#### YOUR INSTRUCTIONS:
Where does the string "triangle" occur in the entries below? Copy every line where it does.

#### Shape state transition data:
# # # # # # #
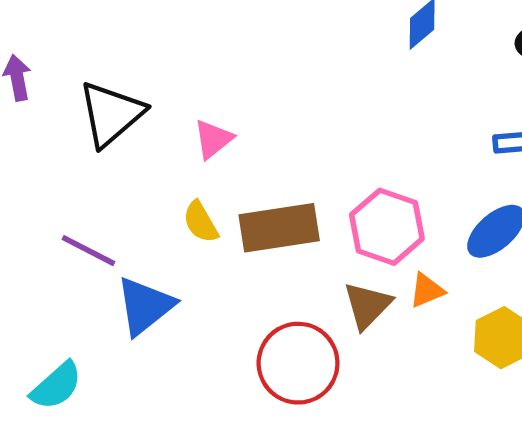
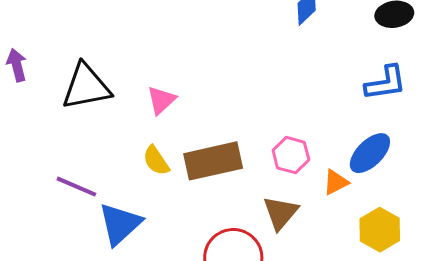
black triangle: (111, 114) -> (86, 87), turned 34
pink hexagon: (387, 227) -> (291, 155), size x0.7
orange triangle: (427, 290) -> (336, 182), moved

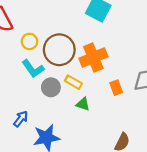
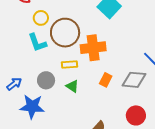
yellow rectangle: (73, 82) -> (70, 65), turned -49
gray circle: (51, 87) -> (46, 80), moved
orange rectangle: (116, 88) -> (106, 80), turned 32

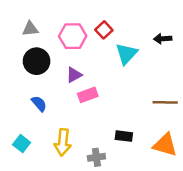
# # # # # # #
#### TASK ANSWER:
black triangle: (111, 114) -> (86, 87), turned 34
orange triangle: (427, 290) -> (336, 182), moved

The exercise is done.